*** Begin section ***

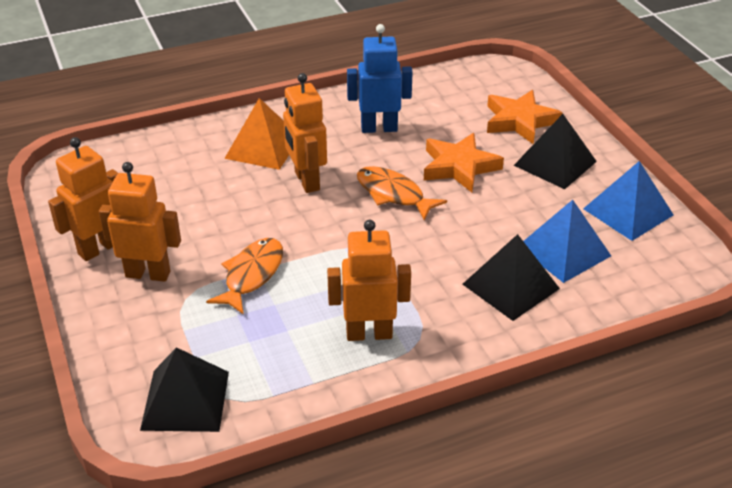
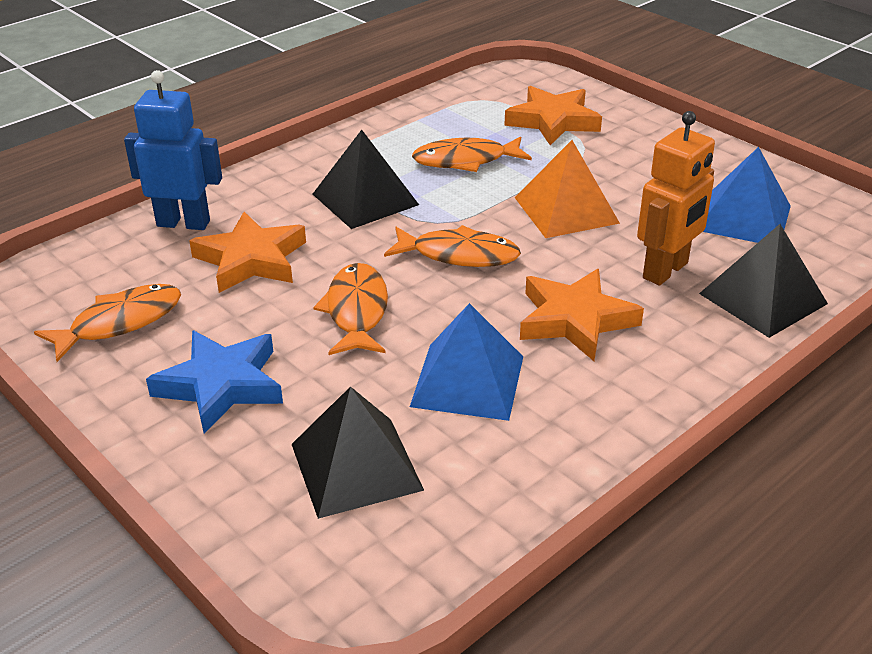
blue star: 0 -> 1
orange fish: 2 -> 4
orange robot: 4 -> 1
orange star: 2 -> 3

*** End section ***

What is wanted is the listing, written out exactly, with each picture removed.

blue star: 0 -> 1
orange fish: 2 -> 4
orange robot: 4 -> 1
orange star: 2 -> 3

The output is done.